PROVIDED DATA
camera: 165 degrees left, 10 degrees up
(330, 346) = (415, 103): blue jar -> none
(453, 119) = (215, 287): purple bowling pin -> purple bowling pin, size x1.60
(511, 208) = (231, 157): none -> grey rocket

* * *

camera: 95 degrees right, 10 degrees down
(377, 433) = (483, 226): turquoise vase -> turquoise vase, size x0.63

* * *

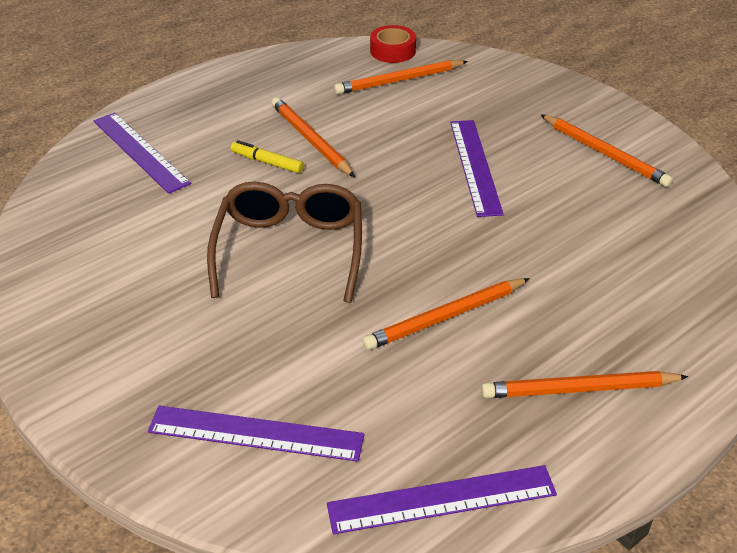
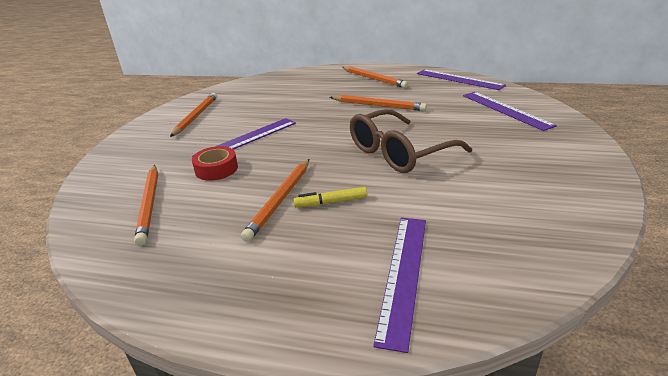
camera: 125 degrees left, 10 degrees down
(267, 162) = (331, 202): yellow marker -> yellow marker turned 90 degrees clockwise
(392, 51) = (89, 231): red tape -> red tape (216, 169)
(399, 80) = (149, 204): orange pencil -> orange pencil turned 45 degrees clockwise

YOUR OBJECTIVE
Using the data above, reproduce exactly the lines between those holding "camera: 95 degrees right, 10 degrees down" and "(377, 433) = (483, 226): turquoise", inclusive, and no others.

EXERCISE OUTPUT
camera: 95 degrees right, 10 degrees down
(377, 433) = (483, 226): turquoise vase -> turquoise vase, size x0.63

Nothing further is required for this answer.